:: Collected data ::
#####

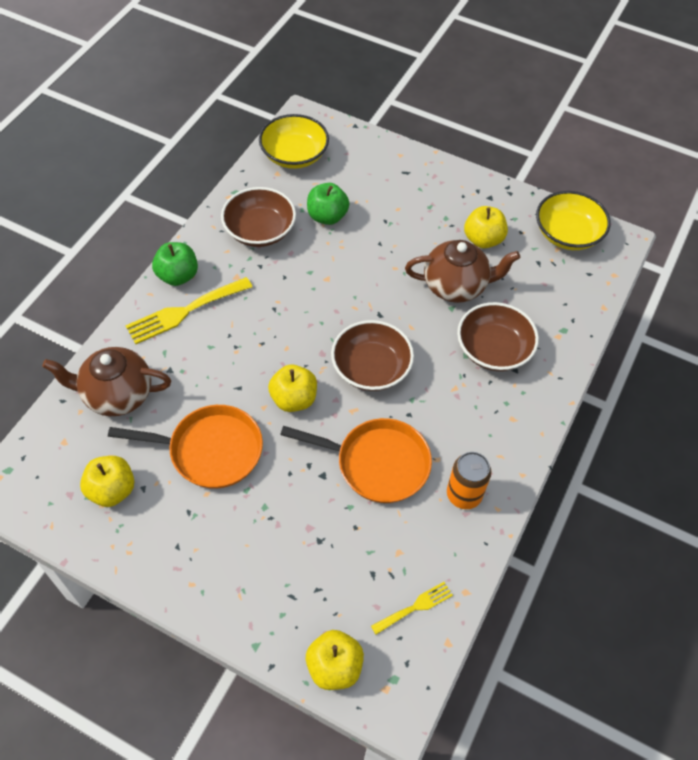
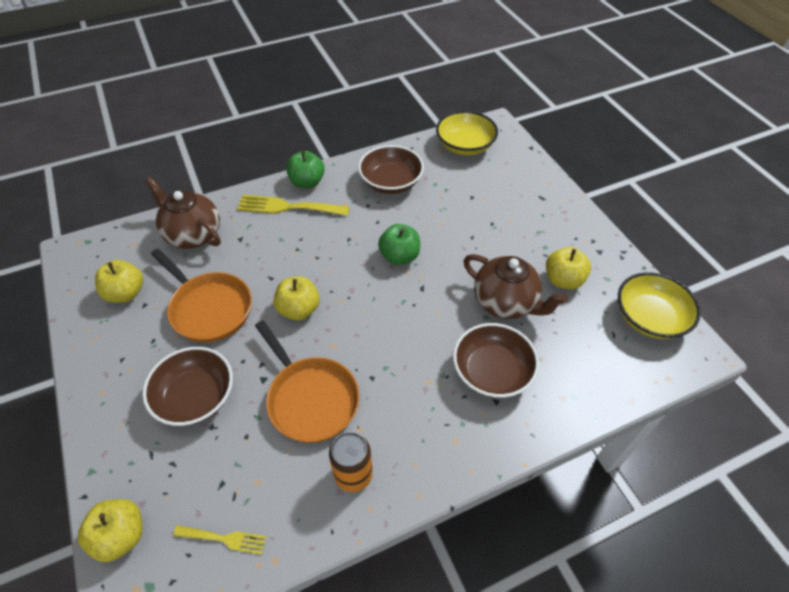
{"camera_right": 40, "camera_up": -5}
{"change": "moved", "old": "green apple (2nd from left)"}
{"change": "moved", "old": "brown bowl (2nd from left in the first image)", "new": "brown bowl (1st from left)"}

#####

:: Exercise goal ::
Every line above that holds the string "change" should be copied into the answer.

:: Completed task ::
{"change": "moved", "old": "green apple (2nd from left)"}
{"change": "moved", "old": "brown bowl (2nd from left in the first image)", "new": "brown bowl (1st from left)"}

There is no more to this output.